• [DATA EXTRACT]:
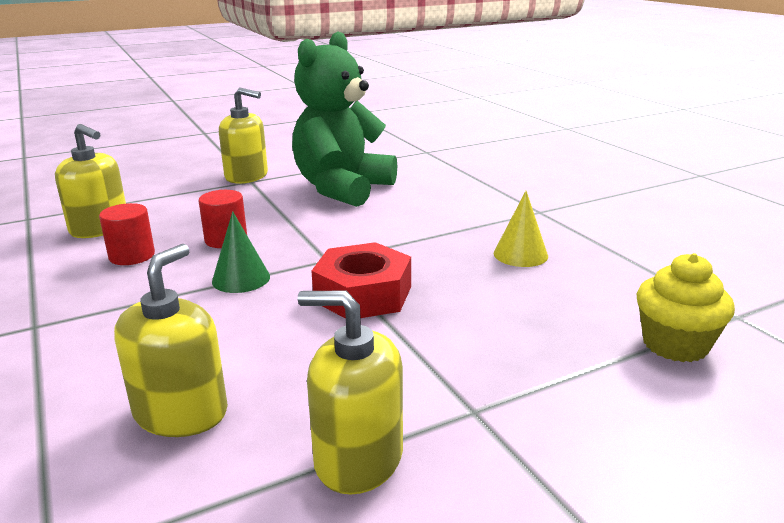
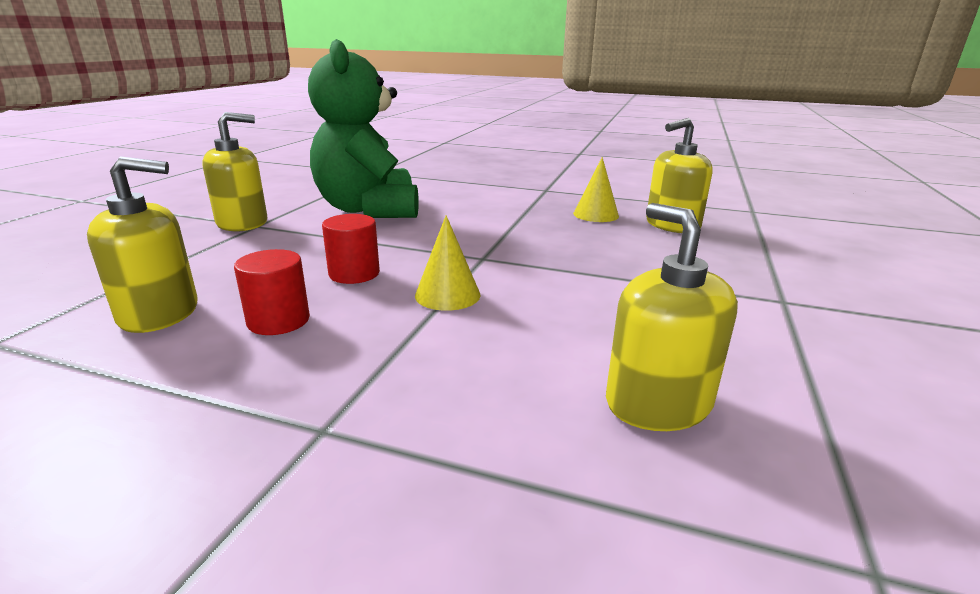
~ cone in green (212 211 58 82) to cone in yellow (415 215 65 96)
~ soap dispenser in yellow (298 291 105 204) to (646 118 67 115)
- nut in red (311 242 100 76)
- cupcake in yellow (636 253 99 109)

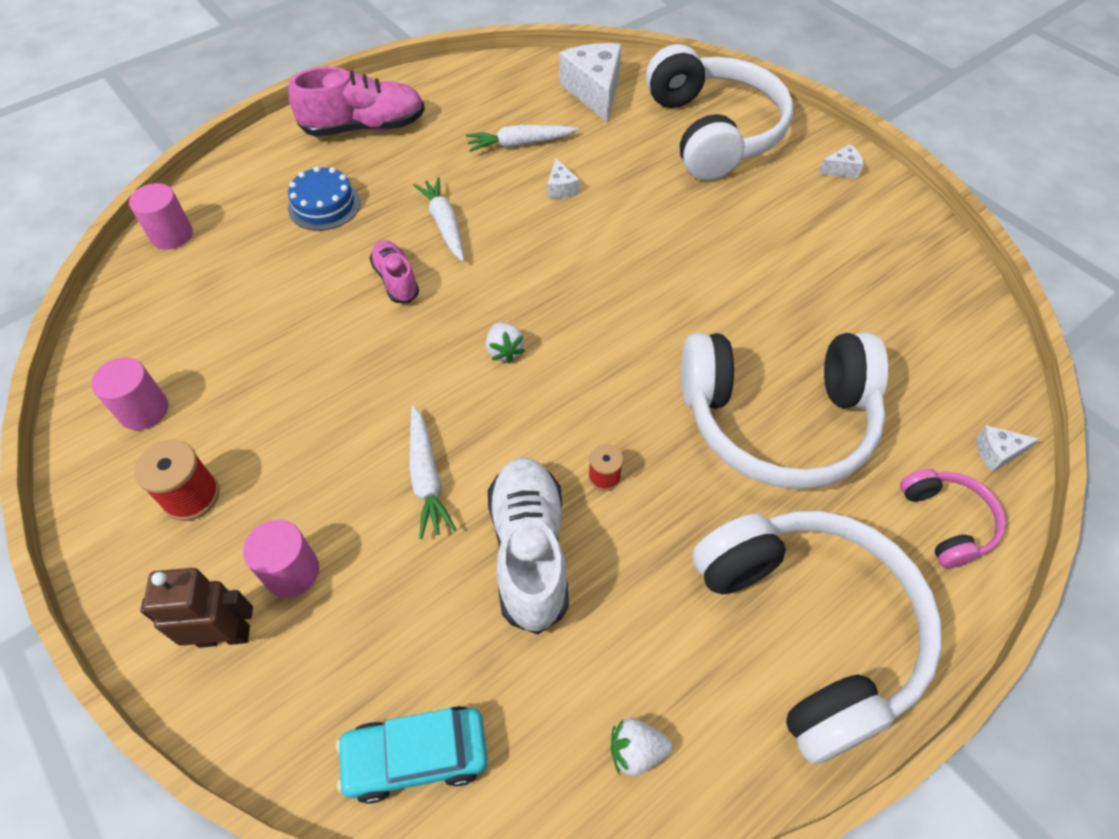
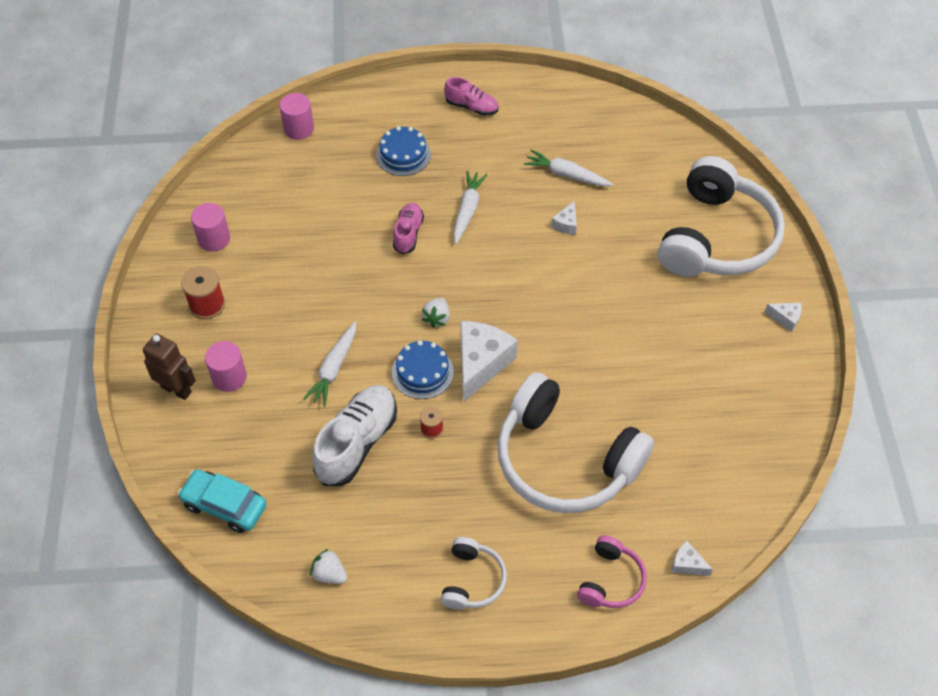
+ cake in blue (392 340 62 59)
~ headphones in white (692 511 250 253) = (440 537 67 73) x0.46
~ shoe in pink (288 67 137 70) = (444 77 54 39) x0.57
~ cheese in white (560 43 62 79) to (460 321 58 81)

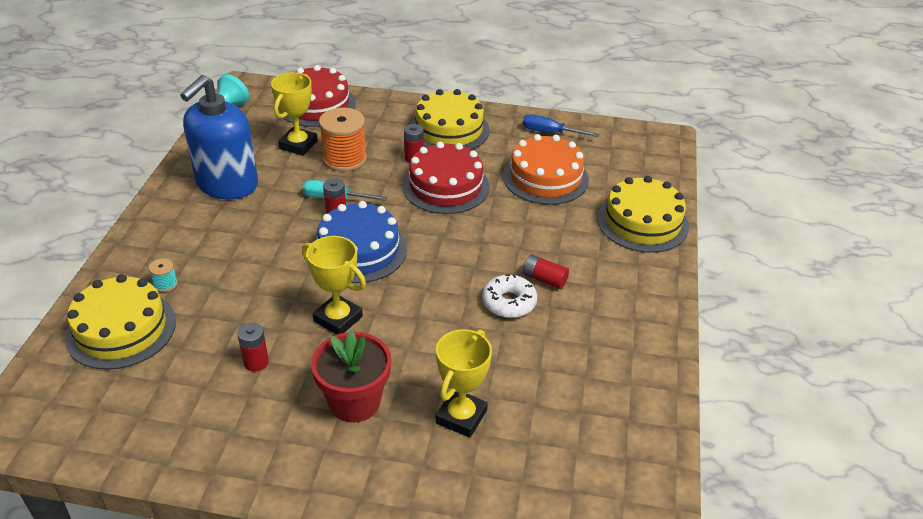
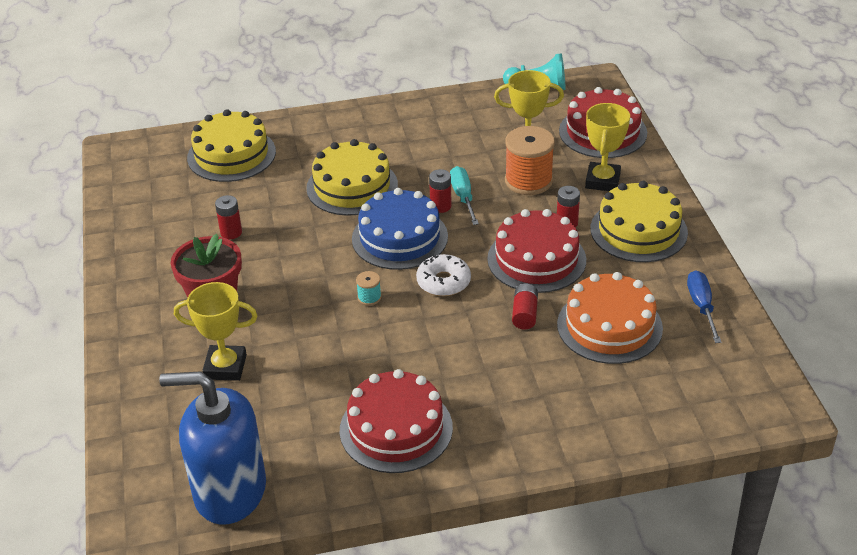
~ soap dispenser in blue (180 75 78 124) to (159 371 107 154)
~ cake in yellow (597 176 92 77) to (306 139 92 77)
+ cake in red (340 369 113 104)
~ spool in turquoise (149 258 29 34) to (356 271 25 35)
~ donut in white (482 274 55 44) to (416 254 55 42)
~ battery in red (523 255 46 34) to (512 284 26 45)
~ trophy in yellow (302 236 64 99) to (585 103 45 88)

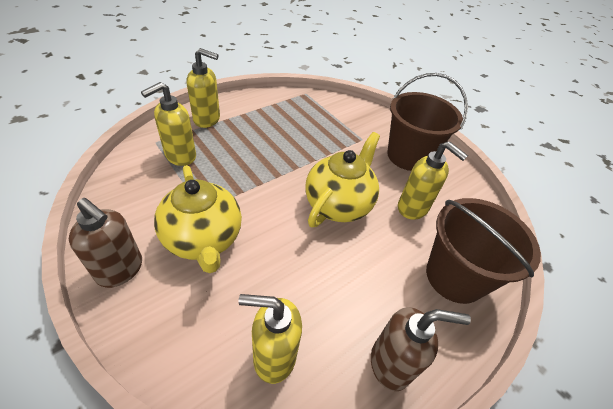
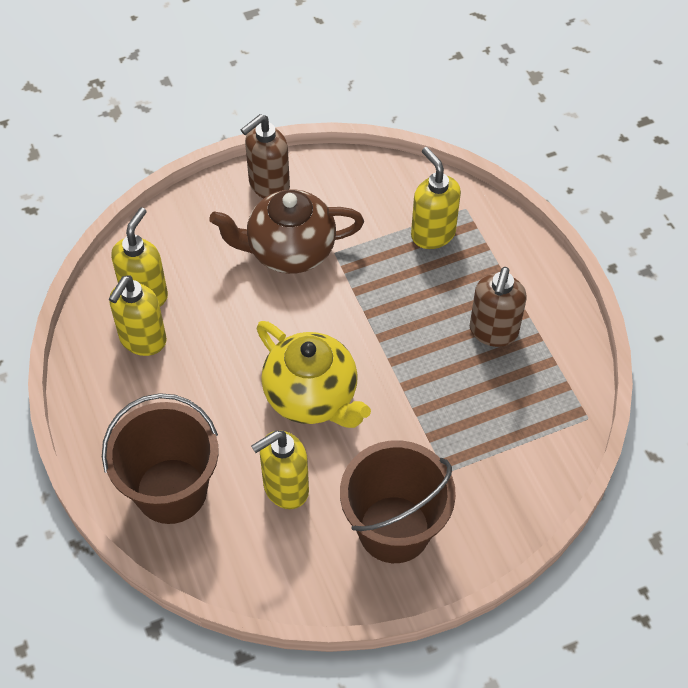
~ soap dispenser in yellow (187 48 33 80) to (109 275 58 81)
~ teapot in yellow (154 165 88 108) to teapot in brown (209 189 155 85)
~ soap dispenser in brown (371 307 100 84) to (470 267 57 80)

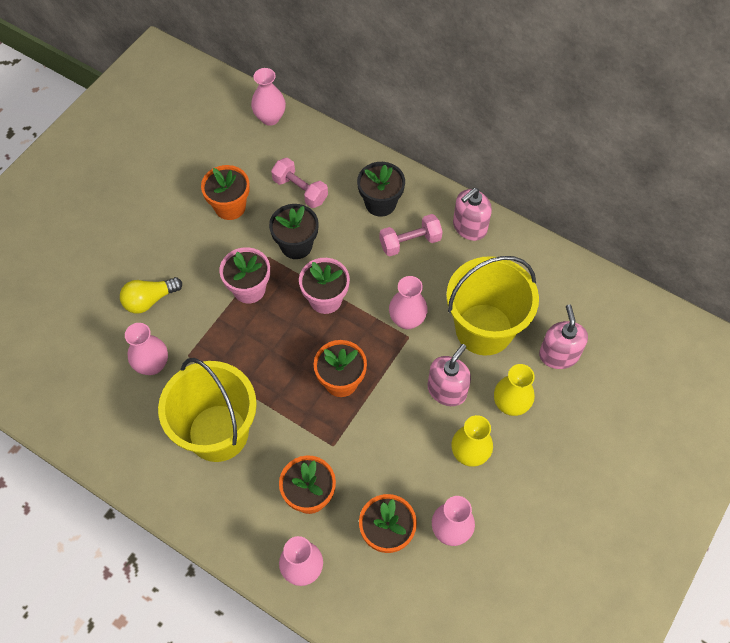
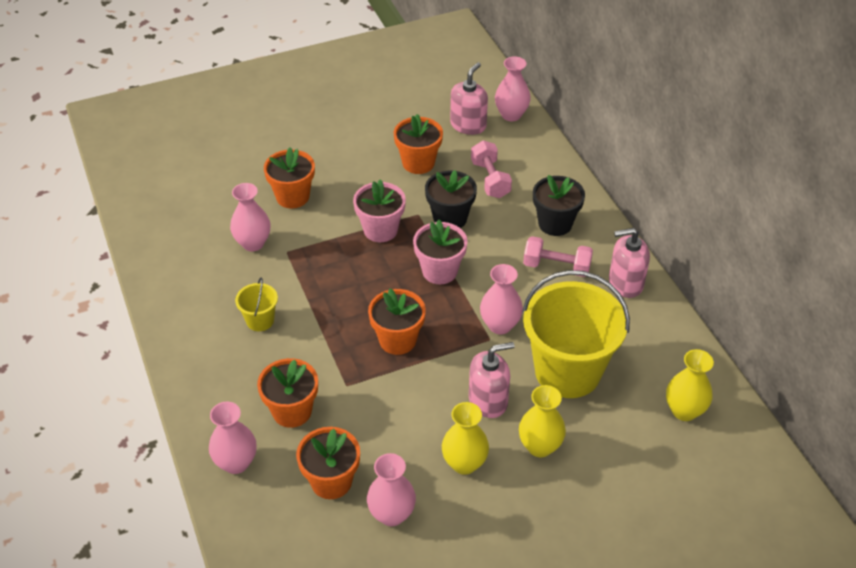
~ bucket in yellow (158 358 99 104) = (235 277 43 54) x0.44
~ light bulb in yellow (120 277 62 37) to flower pot in orange (264 148 51 61)
~ soap dispenser in pink (539 304 49 65) to (450 62 38 73)
+ vase in yellow (666 349 48 72)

• [WORK TASK]: Without the pictures, write out every entry exactly as it appears.

• [TASK SOLUTION]:
~ cone in green (212 211 58 82) to cone in yellow (415 215 65 96)
~ soap dispenser in yellow (298 291 105 204) to (646 118 67 115)
- nut in red (311 242 100 76)
- cupcake in yellow (636 253 99 109)

+ cake in blue (392 340 62 59)
~ headphones in white (692 511 250 253) = (440 537 67 73) x0.46
~ shoe in pink (288 67 137 70) = (444 77 54 39) x0.57
~ cheese in white (560 43 62 79) to (460 321 58 81)

~ soap dispenser in blue (180 75 78 124) to (159 371 107 154)
~ cake in yellow (597 176 92 77) to (306 139 92 77)
+ cake in red (340 369 113 104)
~ spool in turquoise (149 258 29 34) to (356 271 25 35)
~ donut in white (482 274 55 44) to (416 254 55 42)
~ battery in red (523 255 46 34) to (512 284 26 45)
~ trophy in yellow (302 236 64 99) to (585 103 45 88)

~ soap dispenser in yellow (187 48 33 80) to (109 275 58 81)
~ teapot in yellow (154 165 88 108) to teapot in brown (209 189 155 85)
~ soap dispenser in brown (371 307 100 84) to (470 267 57 80)

~ bucket in yellow (158 358 99 104) = (235 277 43 54) x0.44
~ light bulb in yellow (120 277 62 37) to flower pot in orange (264 148 51 61)
~ soap dispenser in pink (539 304 49 65) to (450 62 38 73)
+ vase in yellow (666 349 48 72)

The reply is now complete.